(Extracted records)
•••

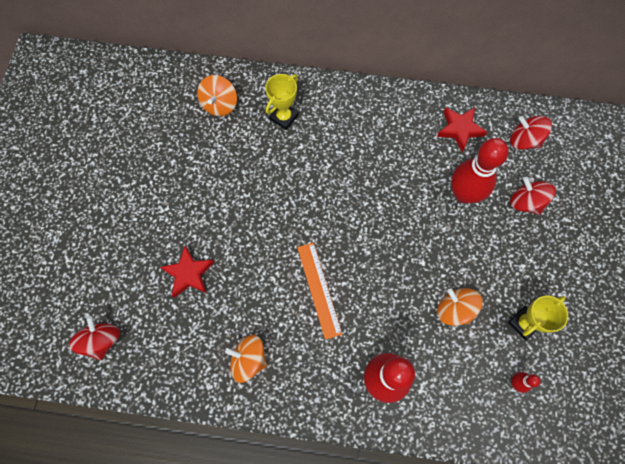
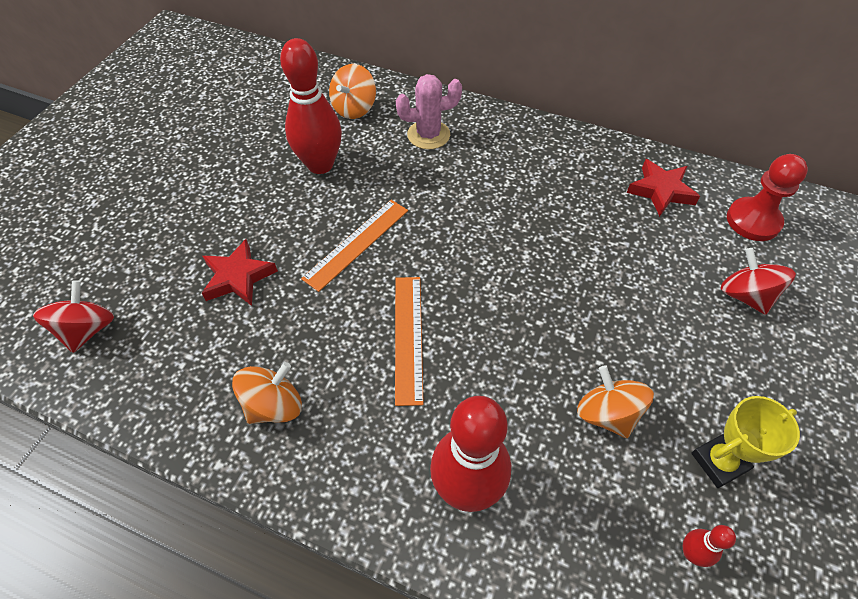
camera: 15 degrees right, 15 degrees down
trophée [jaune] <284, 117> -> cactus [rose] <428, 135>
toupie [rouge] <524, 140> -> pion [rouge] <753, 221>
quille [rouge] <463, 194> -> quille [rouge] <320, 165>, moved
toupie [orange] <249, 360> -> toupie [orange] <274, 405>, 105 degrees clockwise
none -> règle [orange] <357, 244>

•••

WORK INSTRUCTION:
The records above are to be quoted exactly, with all pictures left out.

THE ANSWER:
camera: 15 degrees right, 15 degrees down
trophée [jaune] <284, 117> -> cactus [rose] <428, 135>
toupie [rouge] <524, 140> -> pion [rouge] <753, 221>
quille [rouge] <463, 194> -> quille [rouge] <320, 165>, moved
toupie [orange] <249, 360> -> toupie [orange] <274, 405>, 105 degrees clockwise
none -> règle [orange] <357, 244>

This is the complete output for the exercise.